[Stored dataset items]
§ §
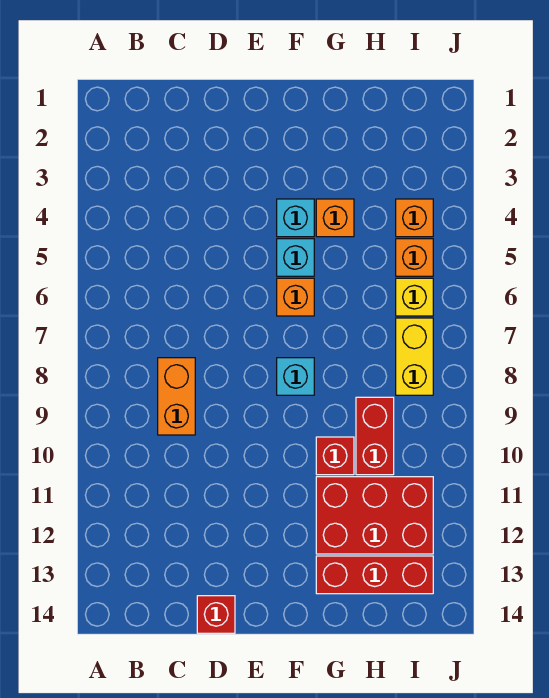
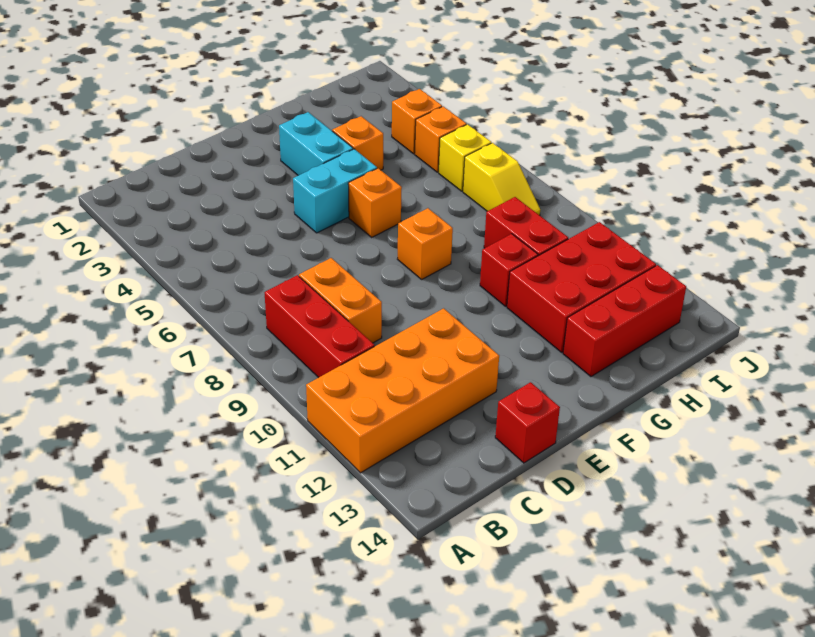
none -> orange brick A11:D12 level 1
none -> red brick B8:B10 level 1
cyan brick F4 level 1 -> cyan brick F3:F4 level 1
cyan brick F5 level 1 -> cyan brick E5:F5 level 1
cyan brick F8 level 1 -> orange brick F8 level 1
yellow brick I7:I8 level 1 -> yellow slope I7:I8 level 1 top 7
§ §
→ Task requirements
Copy each line in the data that holds the word "orange".

→ Response below
none -> orange brick A11:D12 level 1
cyan brick F8 level 1 -> orange brick F8 level 1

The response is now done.